> [Exercise instructions]: Take the entries below and retype them word for word, excluding the images.

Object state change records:
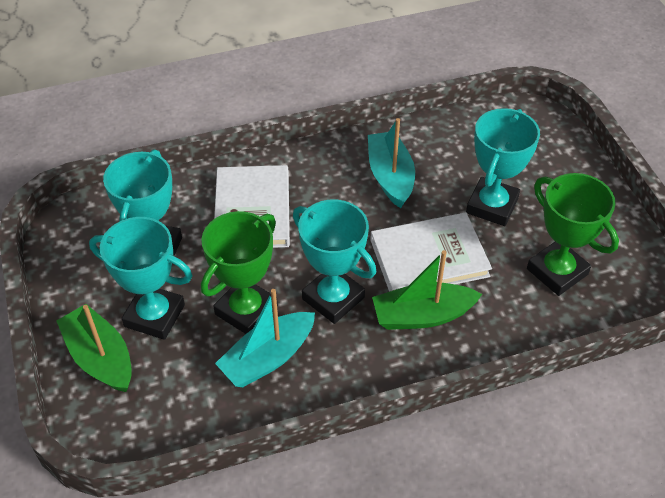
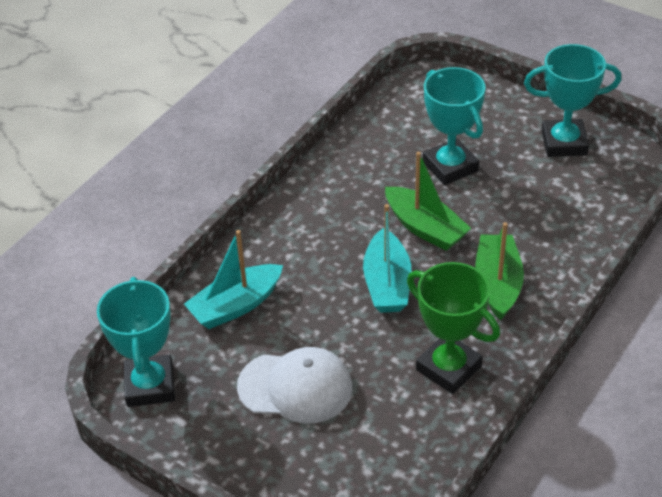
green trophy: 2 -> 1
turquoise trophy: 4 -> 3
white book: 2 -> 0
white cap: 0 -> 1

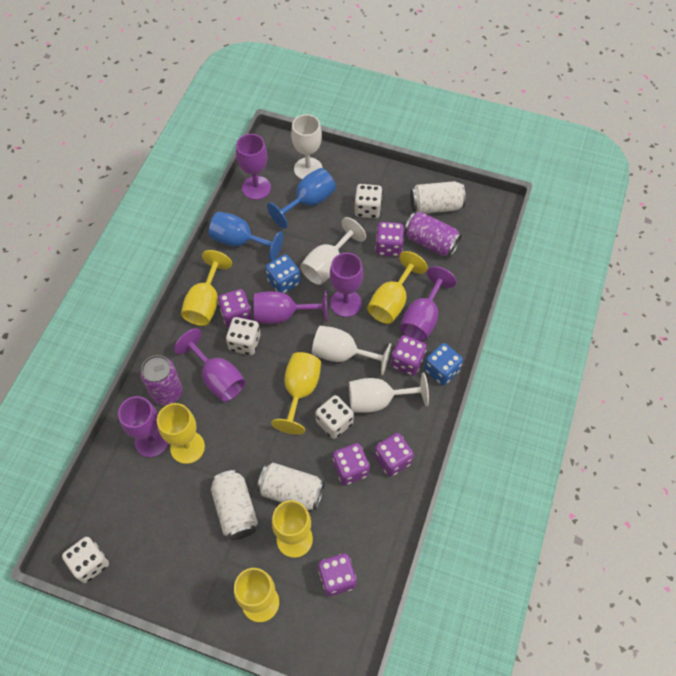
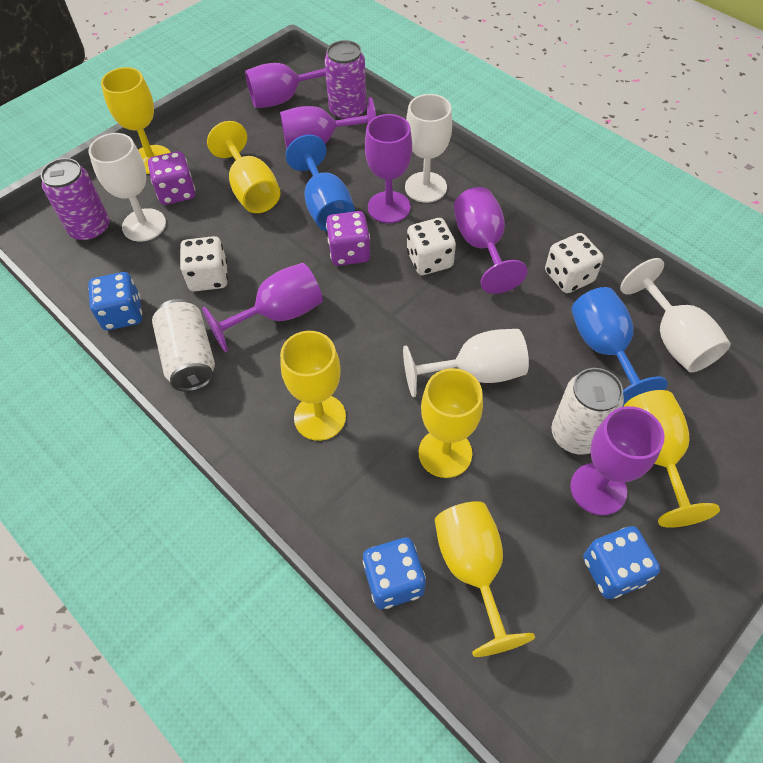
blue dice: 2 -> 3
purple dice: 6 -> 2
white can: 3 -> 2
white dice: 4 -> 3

> [Output for this task]:
green trophy: 2 -> 1
turquoise trophy: 4 -> 3
white book: 2 -> 0
white cap: 0 -> 1

blue dice: 2 -> 3
purple dice: 6 -> 2
white can: 3 -> 2
white dice: 4 -> 3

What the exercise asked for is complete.